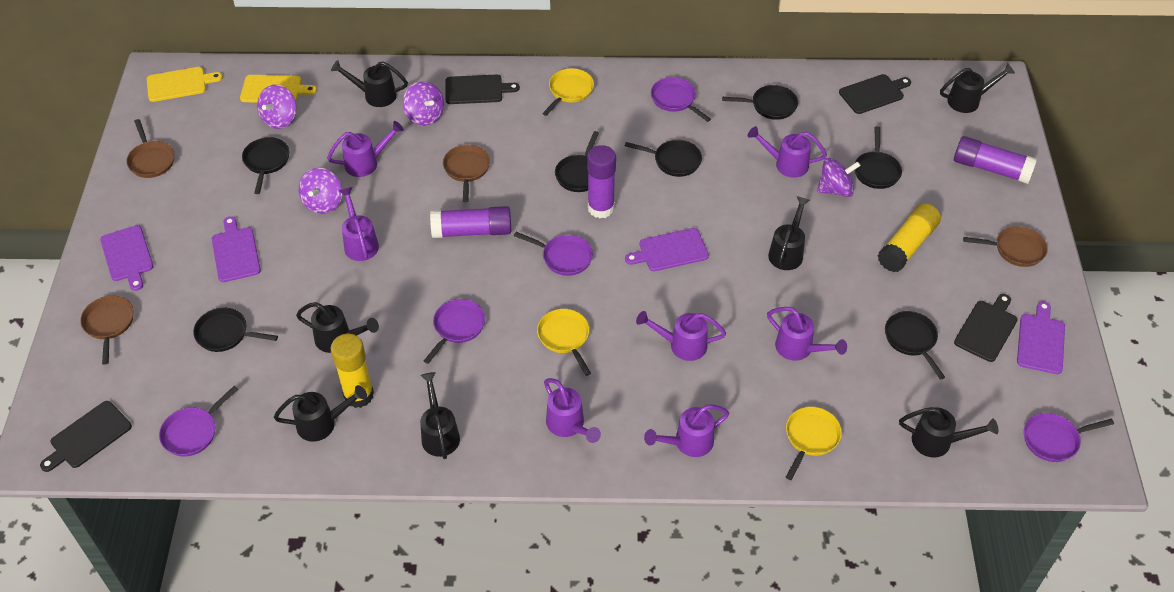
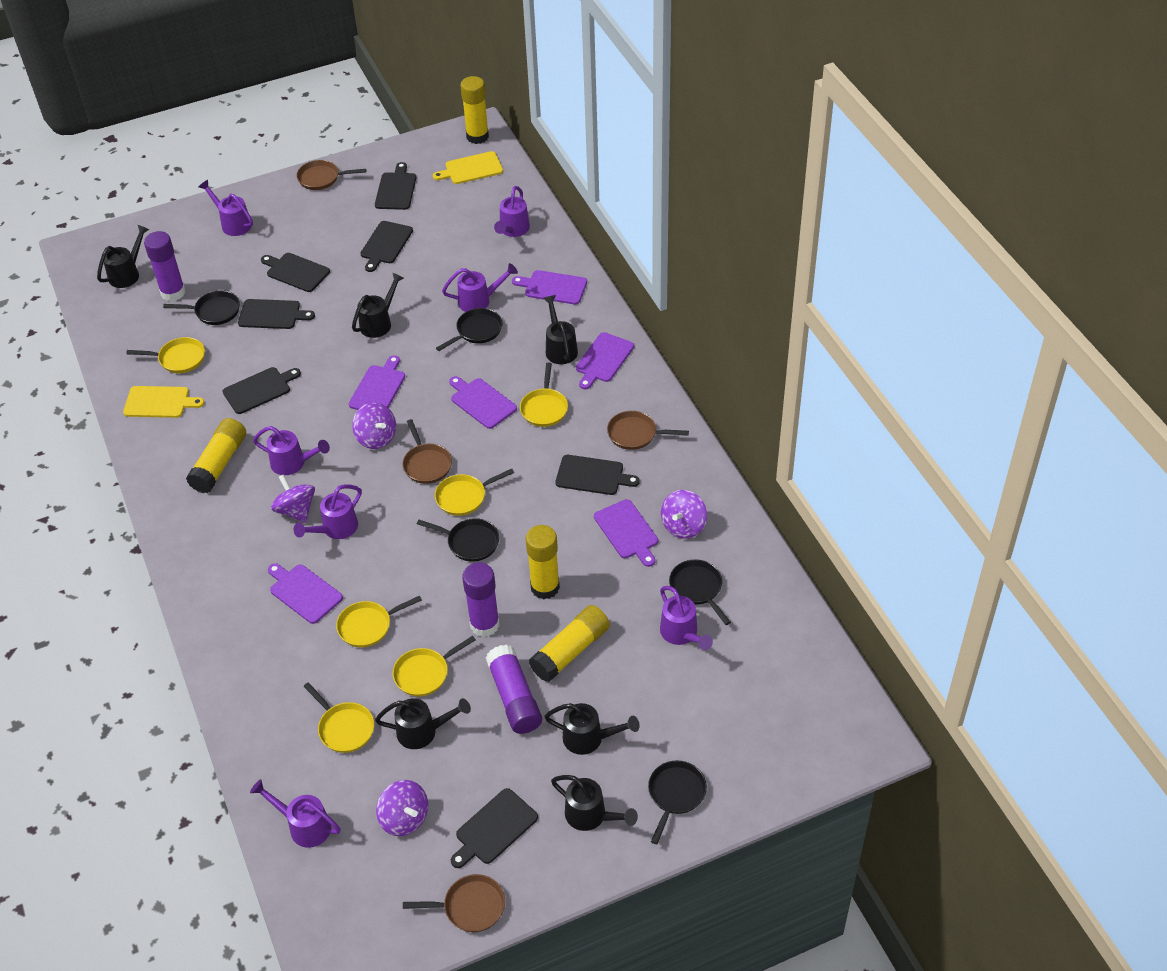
black cutting board: 4 -> 7
black pan: 7 -> 5
black watering can: 7 -> 6
purple cutting board: 4 -> 6
purple pan: 5 -> 0
yellow glue stick: 2 -> 4
yellow pan: 3 -> 6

Assignment: Beginning at the line with "purple cutting board: 4 -> 6", write out each line exactly as it stands until the listing ends, and add nothing.

Response area:
purple cutting board: 4 -> 6
purple pan: 5 -> 0
yellow glue stick: 2 -> 4
yellow pan: 3 -> 6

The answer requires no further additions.